[Records from a data source]
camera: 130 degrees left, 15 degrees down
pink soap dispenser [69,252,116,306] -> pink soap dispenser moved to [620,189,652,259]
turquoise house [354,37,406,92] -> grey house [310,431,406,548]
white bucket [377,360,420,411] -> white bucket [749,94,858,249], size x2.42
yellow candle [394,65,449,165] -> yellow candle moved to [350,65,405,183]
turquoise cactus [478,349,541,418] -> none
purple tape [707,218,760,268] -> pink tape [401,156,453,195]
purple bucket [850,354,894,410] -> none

#### Assigned task:
Would you retype all of the lines shown above, exactly as given?

#### Solution below:
camera: 130 degrees left, 15 degrees down
pink soap dispenser [69,252,116,306] -> pink soap dispenser moved to [620,189,652,259]
turquoise house [354,37,406,92] -> grey house [310,431,406,548]
white bucket [377,360,420,411] -> white bucket [749,94,858,249], size x2.42
yellow candle [394,65,449,165] -> yellow candle moved to [350,65,405,183]
turquoise cactus [478,349,541,418] -> none
purple tape [707,218,760,268] -> pink tape [401,156,453,195]
purple bucket [850,354,894,410] -> none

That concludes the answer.